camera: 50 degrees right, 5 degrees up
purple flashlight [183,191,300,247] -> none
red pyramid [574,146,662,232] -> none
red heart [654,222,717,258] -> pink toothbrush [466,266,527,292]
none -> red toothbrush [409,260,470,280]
• • • • •
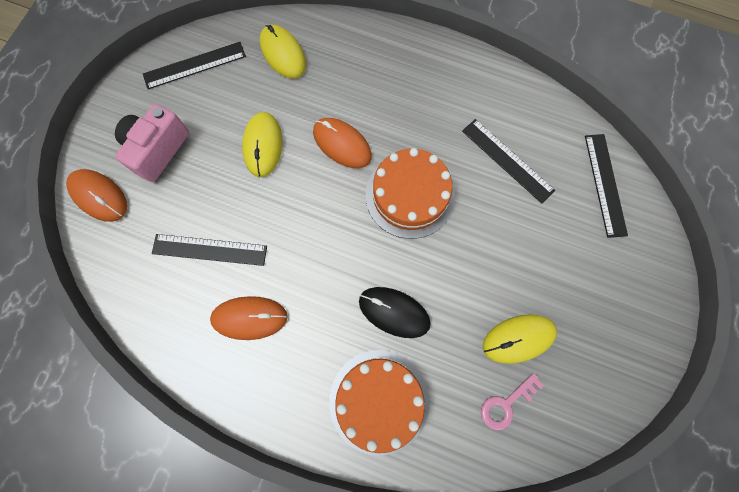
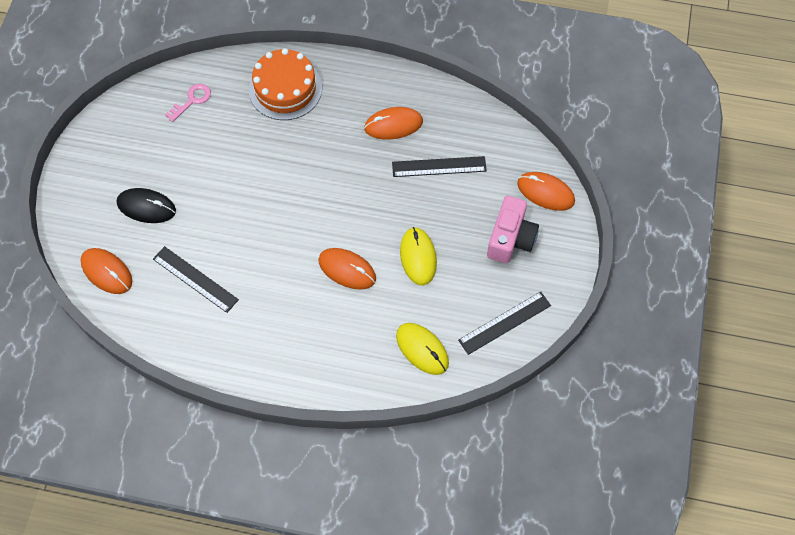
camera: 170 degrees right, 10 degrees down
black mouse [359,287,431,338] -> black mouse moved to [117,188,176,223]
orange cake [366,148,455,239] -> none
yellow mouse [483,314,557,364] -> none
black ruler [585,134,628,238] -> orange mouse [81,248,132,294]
• • • • •
### REQUIRED WORK
Copy every line of the data above in which the string "mouse" appears.

### RESULT OF THE EXERCISE
black mouse [359,287,431,338] -> black mouse moved to [117,188,176,223]
yellow mouse [483,314,557,364] -> none
black ruler [585,134,628,238] -> orange mouse [81,248,132,294]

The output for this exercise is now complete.